[WORK TASK] Leaving out all pictures, return the records word for word.
******************************
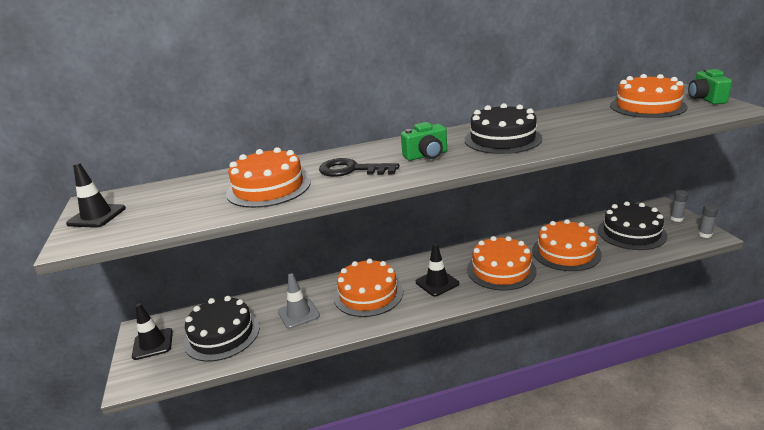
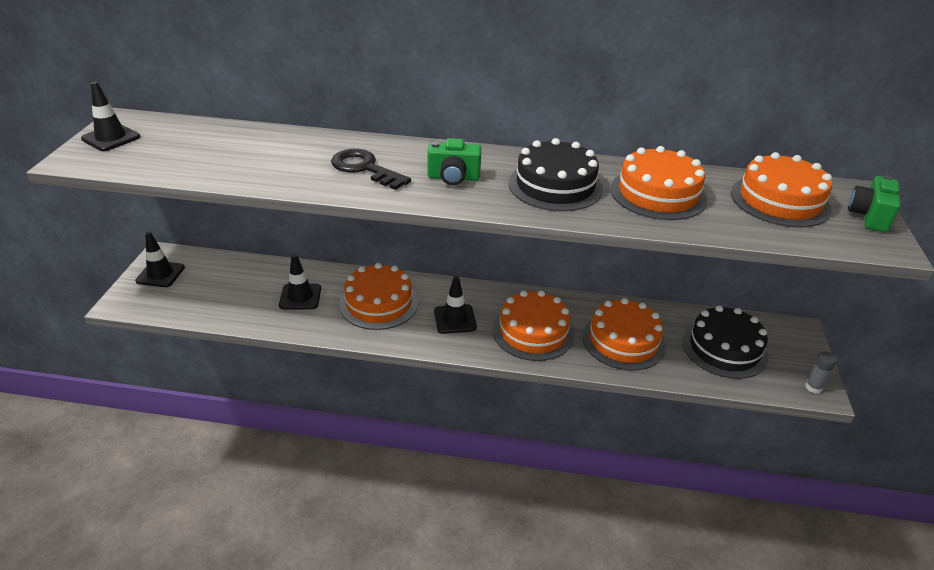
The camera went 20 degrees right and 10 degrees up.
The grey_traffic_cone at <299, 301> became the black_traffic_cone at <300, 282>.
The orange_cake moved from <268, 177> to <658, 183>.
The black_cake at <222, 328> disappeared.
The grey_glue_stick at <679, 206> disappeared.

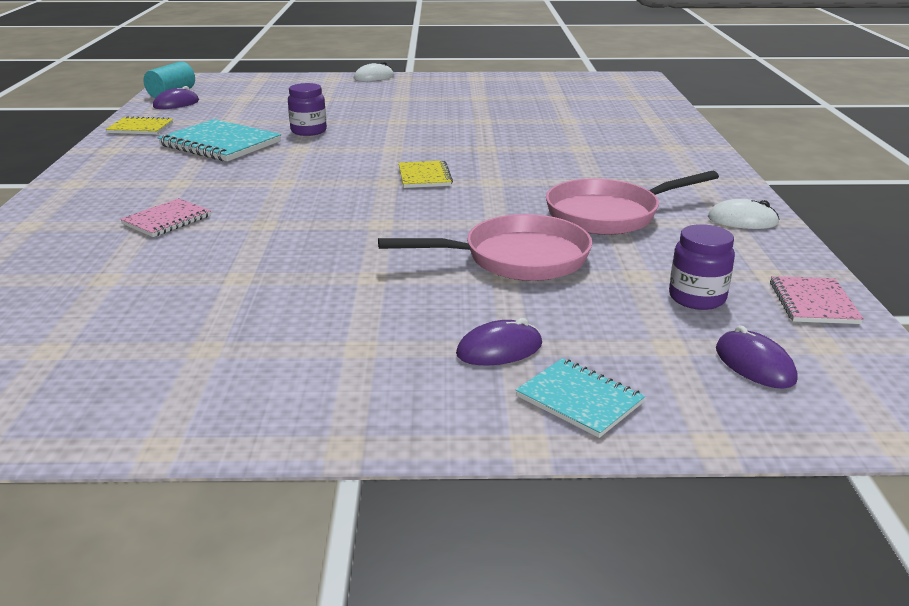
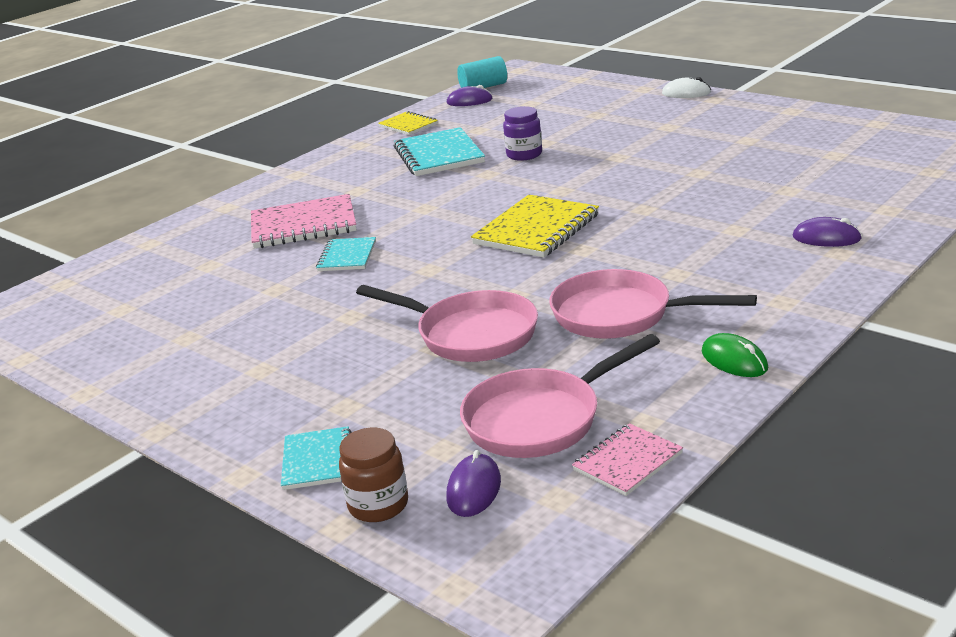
The camera went 45 degrees right and 0 degrees up.
The pink_notebook at <165, 217> changed to 1.74 times the size.
The turquoise_notebook at <346, 254> appeared.
The brown_jar at <373, 475> appeared.
The purple_jar at <702, 267> was replaced by the pink_pan at <560, 396>.
The yellow_notebook at <426, 174> changed to 1.74 times the size.
The white_mouse at <743, 214> became the green_mouse at <734, 355>.
The purple_mouse moved from <499, 342> to <827, 232>.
******************************
[SOLUTION]
The camera went 20 degrees right and 10 degrees up.
The grey_traffic_cone at <299, 301> became the black_traffic_cone at <300, 282>.
The orange_cake moved from <268, 177> to <658, 183>.
The black_cake at <222, 328> disappeared.
The grey_glue_stick at <679, 206> disappeared.

The camera went 45 degrees right and 0 degrees up.
The pink_notebook at <165, 217> changed to 1.74 times the size.
The turquoise_notebook at <346, 254> appeared.
The brown_jar at <373, 475> appeared.
The purple_jar at <702, 267> was replaced by the pink_pan at <560, 396>.
The yellow_notebook at <426, 174> changed to 1.74 times the size.
The white_mouse at <743, 214> became the green_mouse at <734, 355>.
The purple_mouse moved from <499, 342> to <827, 232>.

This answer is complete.